= Work order =
Copy out the data exactly as it appears, without a single image.

[Stored entries]
-- -- --

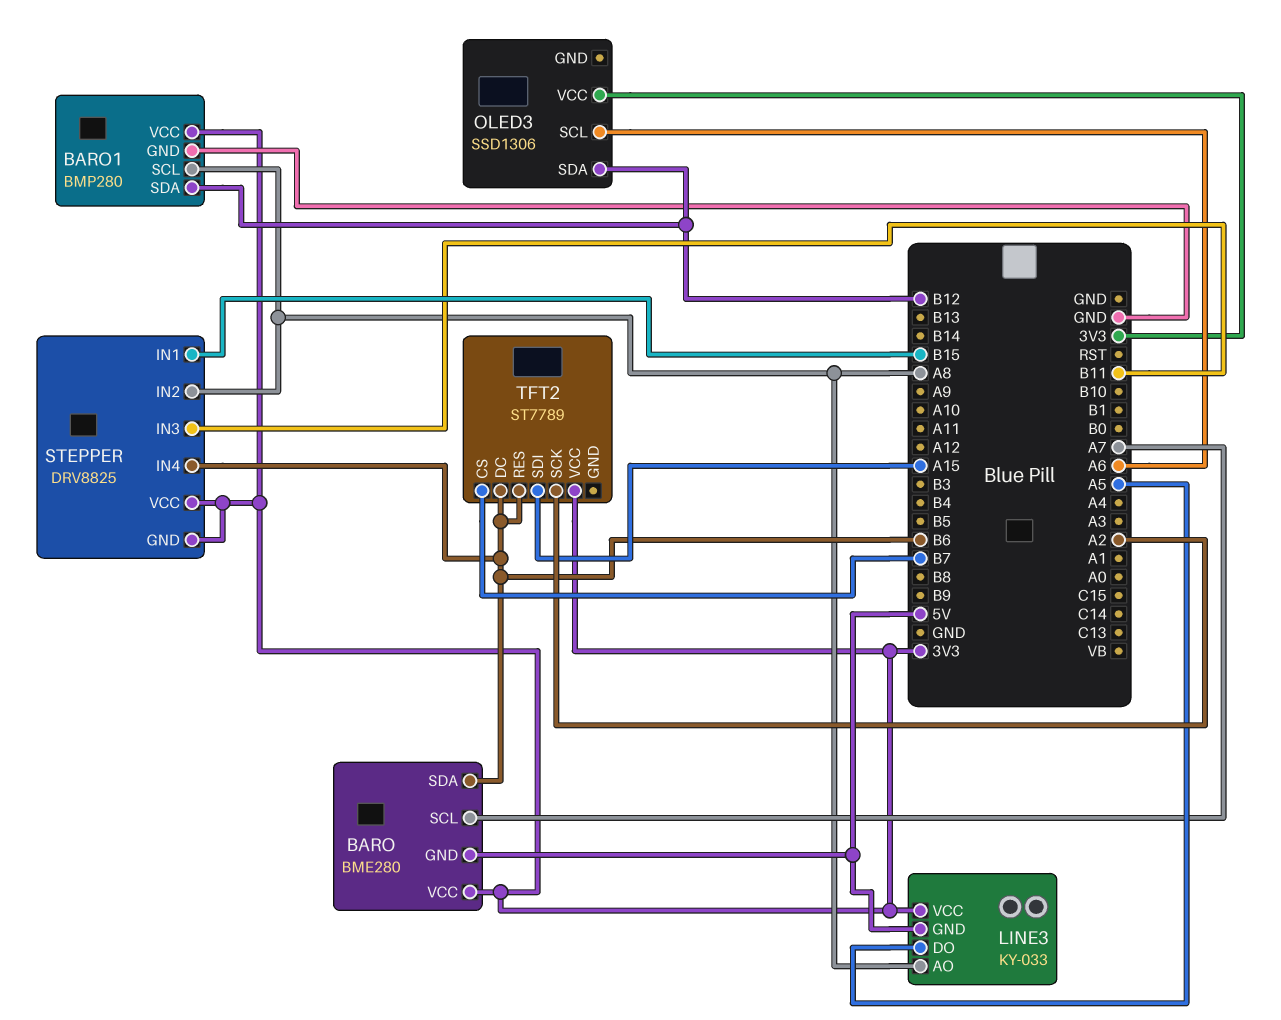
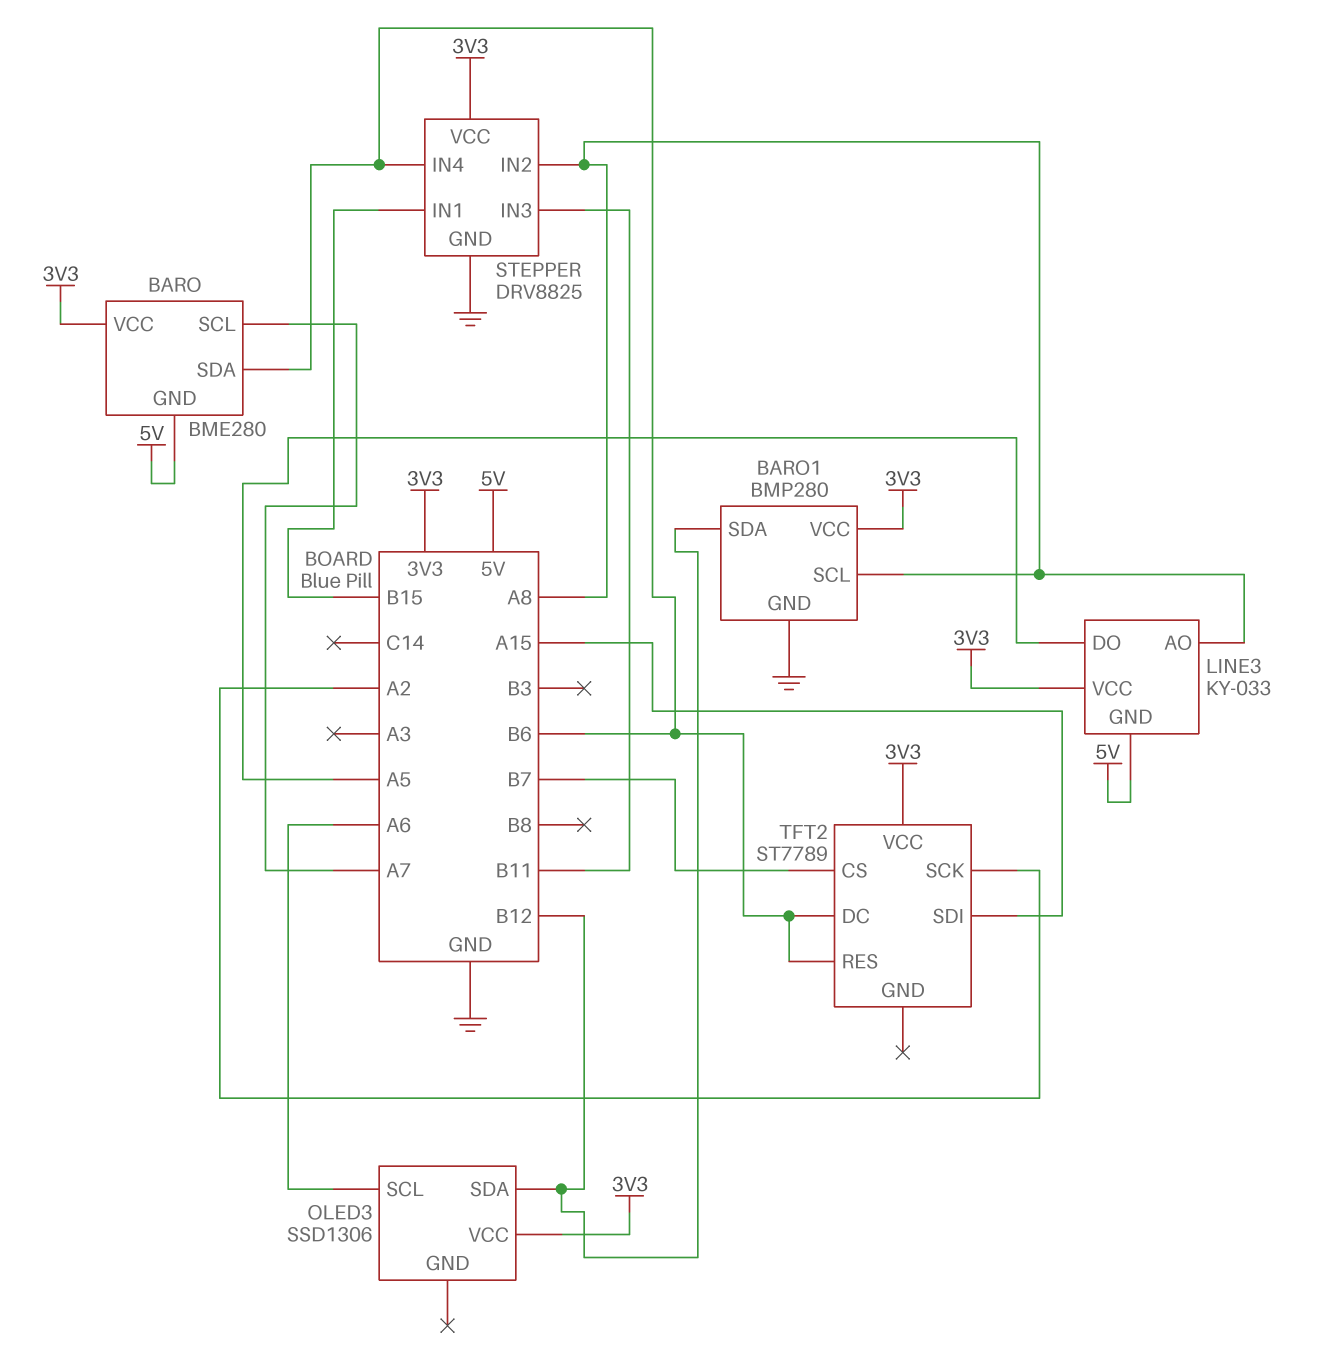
STEPPER pin GND: 3V3 -> GND

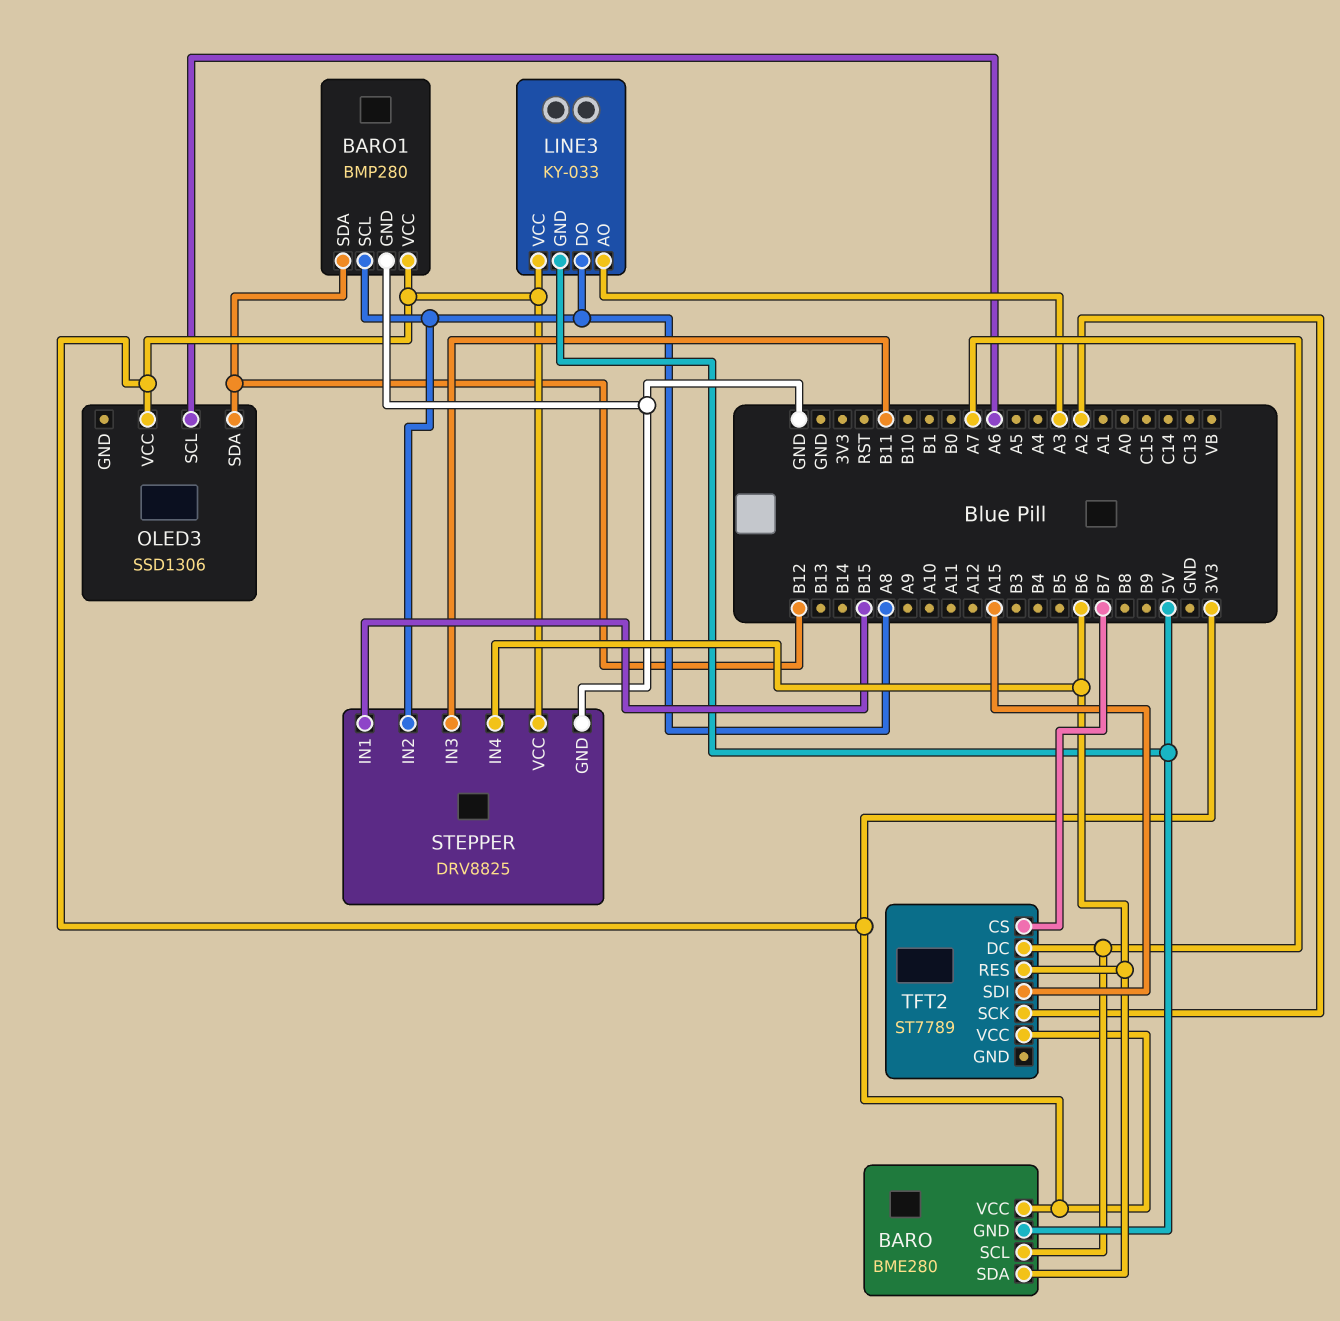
LINE3 pin AO: A8 -> A3
LINE3 pin DO: A5 -> A8
TFT2 pin DC: B6 -> A7

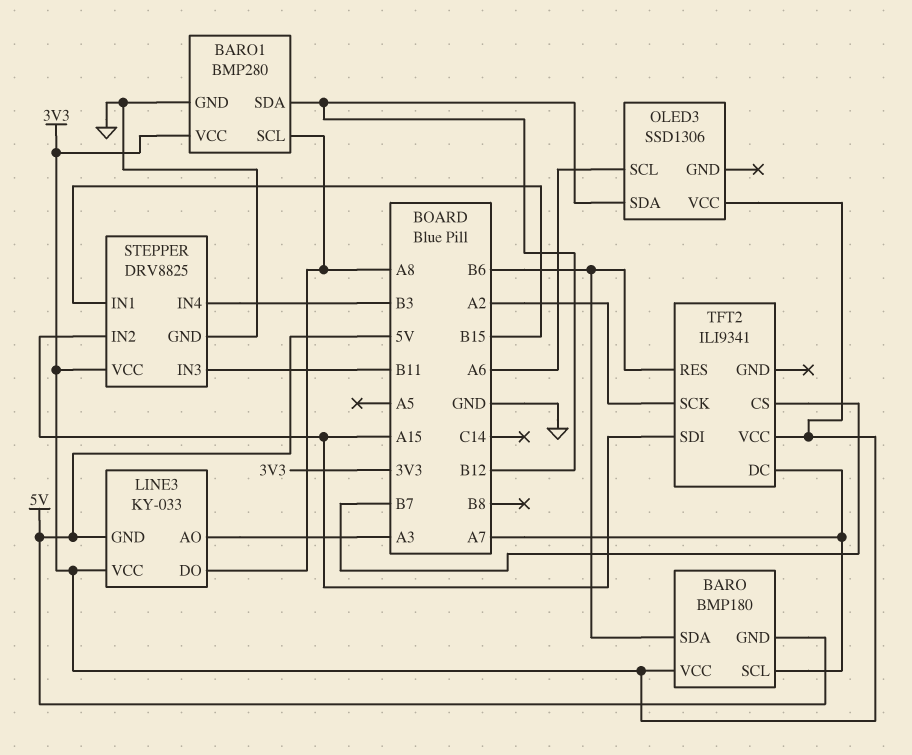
BARO: BME280 -> BMP180
STEPPER pin IN2: A8 -> A15
STEPPER pin IN4: B6 -> B3
TFT2: ST7789 -> ILI9341

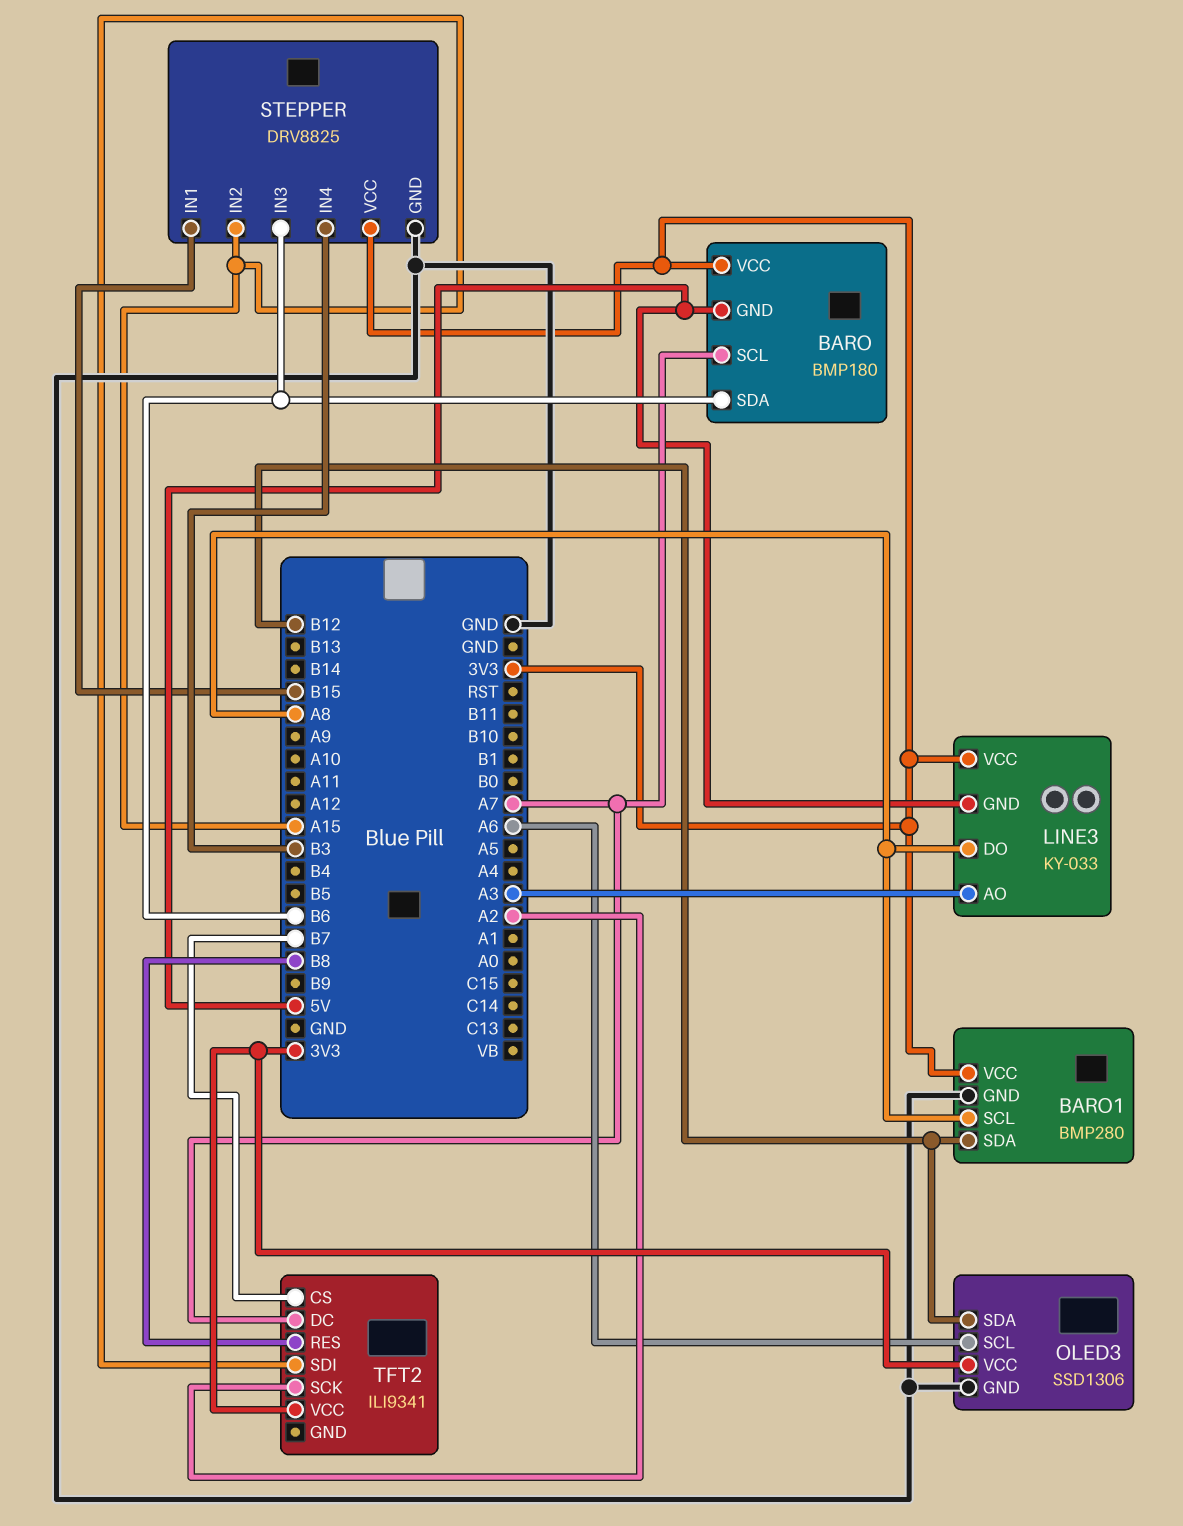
OLED3 pin GND: none -> GND
STEPPER pin IN3: B11 -> B6
TFT2 pin RES: B6 -> B8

-- -- --

= Solution to this problem =
STEPPER pin GND: 3V3 -> GND

LINE3 pin AO: A8 -> A3
LINE3 pin DO: A5 -> A8
TFT2 pin DC: B6 -> A7

BARO: BME280 -> BMP180
STEPPER pin IN2: A8 -> A15
STEPPER pin IN4: B6 -> B3
TFT2: ST7789 -> ILI9341

OLED3 pin GND: none -> GND
STEPPER pin IN3: B11 -> B6
TFT2 pin RES: B6 -> B8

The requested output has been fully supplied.